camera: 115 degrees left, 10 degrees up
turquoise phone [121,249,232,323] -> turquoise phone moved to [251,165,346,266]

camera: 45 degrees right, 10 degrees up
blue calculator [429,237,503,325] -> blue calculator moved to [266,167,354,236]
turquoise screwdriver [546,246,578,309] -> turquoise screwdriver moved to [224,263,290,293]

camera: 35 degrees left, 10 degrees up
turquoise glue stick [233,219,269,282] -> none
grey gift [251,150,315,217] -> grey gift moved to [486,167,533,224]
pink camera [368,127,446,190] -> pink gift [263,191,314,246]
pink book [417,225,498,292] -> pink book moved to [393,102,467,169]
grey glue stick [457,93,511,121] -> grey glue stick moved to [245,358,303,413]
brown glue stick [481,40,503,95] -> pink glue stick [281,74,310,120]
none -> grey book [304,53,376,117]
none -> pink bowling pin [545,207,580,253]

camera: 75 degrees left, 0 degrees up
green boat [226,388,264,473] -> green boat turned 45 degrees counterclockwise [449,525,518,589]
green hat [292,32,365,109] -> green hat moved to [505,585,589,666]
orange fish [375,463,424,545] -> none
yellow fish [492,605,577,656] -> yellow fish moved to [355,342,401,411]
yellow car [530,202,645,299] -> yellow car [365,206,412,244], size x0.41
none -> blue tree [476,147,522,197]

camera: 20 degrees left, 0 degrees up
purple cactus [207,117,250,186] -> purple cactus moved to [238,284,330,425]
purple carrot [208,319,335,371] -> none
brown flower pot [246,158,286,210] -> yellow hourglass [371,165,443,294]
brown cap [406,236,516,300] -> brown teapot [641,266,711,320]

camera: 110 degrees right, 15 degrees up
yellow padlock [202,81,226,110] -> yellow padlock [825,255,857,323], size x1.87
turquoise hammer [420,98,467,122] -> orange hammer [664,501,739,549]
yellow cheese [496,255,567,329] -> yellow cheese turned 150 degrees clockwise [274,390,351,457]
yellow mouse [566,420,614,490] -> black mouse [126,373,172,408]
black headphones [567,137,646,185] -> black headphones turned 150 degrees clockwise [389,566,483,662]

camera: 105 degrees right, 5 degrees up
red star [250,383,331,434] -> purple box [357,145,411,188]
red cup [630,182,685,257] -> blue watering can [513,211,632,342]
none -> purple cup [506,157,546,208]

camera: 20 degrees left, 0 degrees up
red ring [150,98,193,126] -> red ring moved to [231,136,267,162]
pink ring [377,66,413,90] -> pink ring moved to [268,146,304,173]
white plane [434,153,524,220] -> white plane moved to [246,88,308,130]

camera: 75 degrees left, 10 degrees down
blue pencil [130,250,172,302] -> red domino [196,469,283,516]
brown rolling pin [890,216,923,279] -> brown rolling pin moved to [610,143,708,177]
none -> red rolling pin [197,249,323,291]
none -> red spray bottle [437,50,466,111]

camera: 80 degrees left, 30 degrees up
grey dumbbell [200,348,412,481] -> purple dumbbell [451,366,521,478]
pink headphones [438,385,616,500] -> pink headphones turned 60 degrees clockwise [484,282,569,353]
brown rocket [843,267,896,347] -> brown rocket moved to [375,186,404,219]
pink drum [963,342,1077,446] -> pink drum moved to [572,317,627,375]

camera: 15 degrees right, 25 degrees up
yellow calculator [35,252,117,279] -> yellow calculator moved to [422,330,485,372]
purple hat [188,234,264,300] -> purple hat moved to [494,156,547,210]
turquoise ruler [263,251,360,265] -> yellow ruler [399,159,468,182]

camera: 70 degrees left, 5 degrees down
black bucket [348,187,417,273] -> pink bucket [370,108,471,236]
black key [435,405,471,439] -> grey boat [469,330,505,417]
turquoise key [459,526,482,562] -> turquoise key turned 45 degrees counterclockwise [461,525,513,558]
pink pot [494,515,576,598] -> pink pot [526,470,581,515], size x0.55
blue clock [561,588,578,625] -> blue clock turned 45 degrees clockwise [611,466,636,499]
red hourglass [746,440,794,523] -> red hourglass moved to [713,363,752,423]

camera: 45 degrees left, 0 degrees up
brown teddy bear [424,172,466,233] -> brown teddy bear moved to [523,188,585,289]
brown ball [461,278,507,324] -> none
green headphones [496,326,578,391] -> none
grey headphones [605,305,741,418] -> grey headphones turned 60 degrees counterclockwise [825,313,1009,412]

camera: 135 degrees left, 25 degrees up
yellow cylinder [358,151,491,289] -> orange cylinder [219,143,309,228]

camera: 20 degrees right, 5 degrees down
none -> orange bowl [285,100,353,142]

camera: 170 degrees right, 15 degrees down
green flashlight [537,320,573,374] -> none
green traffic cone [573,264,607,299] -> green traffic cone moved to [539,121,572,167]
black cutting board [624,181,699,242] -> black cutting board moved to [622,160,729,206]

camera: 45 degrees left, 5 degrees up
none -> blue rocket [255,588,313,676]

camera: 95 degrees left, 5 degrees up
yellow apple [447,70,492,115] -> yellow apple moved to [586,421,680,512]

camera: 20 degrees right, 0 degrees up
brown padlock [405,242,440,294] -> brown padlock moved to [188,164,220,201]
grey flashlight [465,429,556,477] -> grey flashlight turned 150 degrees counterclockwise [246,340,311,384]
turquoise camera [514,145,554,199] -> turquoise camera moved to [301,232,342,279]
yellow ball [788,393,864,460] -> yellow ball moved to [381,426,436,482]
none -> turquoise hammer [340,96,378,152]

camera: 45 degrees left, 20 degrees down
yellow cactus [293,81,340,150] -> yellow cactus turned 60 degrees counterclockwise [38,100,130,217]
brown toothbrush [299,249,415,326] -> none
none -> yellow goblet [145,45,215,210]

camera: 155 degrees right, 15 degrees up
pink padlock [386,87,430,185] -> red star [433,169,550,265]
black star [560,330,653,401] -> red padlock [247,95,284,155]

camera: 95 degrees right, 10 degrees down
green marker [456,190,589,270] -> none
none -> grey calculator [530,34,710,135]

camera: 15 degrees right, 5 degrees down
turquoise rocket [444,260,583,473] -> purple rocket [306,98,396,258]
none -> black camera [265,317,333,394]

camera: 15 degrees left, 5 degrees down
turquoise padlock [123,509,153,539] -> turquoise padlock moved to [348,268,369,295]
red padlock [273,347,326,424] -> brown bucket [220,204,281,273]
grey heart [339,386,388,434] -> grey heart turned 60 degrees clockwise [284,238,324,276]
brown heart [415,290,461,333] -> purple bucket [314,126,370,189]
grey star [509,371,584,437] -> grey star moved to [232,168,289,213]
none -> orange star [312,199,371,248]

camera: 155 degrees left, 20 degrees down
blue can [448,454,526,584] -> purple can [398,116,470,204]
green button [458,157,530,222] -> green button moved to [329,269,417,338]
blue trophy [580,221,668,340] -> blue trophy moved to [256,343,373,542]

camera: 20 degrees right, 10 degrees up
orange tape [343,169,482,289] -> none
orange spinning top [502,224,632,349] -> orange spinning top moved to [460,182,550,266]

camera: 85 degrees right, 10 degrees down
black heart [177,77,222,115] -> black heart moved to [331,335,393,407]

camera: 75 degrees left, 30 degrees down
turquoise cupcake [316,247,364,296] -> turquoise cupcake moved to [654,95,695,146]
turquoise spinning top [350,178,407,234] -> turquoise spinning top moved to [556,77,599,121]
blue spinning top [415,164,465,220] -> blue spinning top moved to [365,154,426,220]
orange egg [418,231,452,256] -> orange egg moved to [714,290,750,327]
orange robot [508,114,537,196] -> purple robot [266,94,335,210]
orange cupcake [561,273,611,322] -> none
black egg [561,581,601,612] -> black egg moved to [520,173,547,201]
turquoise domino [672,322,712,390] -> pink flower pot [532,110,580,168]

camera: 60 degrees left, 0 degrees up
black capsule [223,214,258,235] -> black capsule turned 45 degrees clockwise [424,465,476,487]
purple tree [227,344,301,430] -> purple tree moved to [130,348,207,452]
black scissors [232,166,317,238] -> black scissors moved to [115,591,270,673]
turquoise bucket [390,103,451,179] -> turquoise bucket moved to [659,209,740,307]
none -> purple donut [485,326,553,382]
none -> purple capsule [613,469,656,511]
- - - -
Exercise instructions:
Your answer must consist solely of the lines above between the line holding "brown toothbrush [299,249,415,326] -> none" and the line holding "grey heart [339,386,388,434]", inclusive, copied exactly.

Solution to the exercise:
brown toothbrush [299,249,415,326] -> none
none -> yellow goblet [145,45,215,210]

camera: 155 degrees right, 15 degrees up
pink padlock [386,87,430,185] -> red star [433,169,550,265]
black star [560,330,653,401] -> red padlock [247,95,284,155]

camera: 95 degrees right, 10 degrees down
green marker [456,190,589,270] -> none
none -> grey calculator [530,34,710,135]

camera: 15 degrees right, 5 degrees down
turquoise rocket [444,260,583,473] -> purple rocket [306,98,396,258]
none -> black camera [265,317,333,394]

camera: 15 degrees left, 5 degrees down
turquoise padlock [123,509,153,539] -> turquoise padlock moved to [348,268,369,295]
red padlock [273,347,326,424] -> brown bucket [220,204,281,273]
grey heart [339,386,388,434] -> grey heart turned 60 degrees clockwise [284,238,324,276]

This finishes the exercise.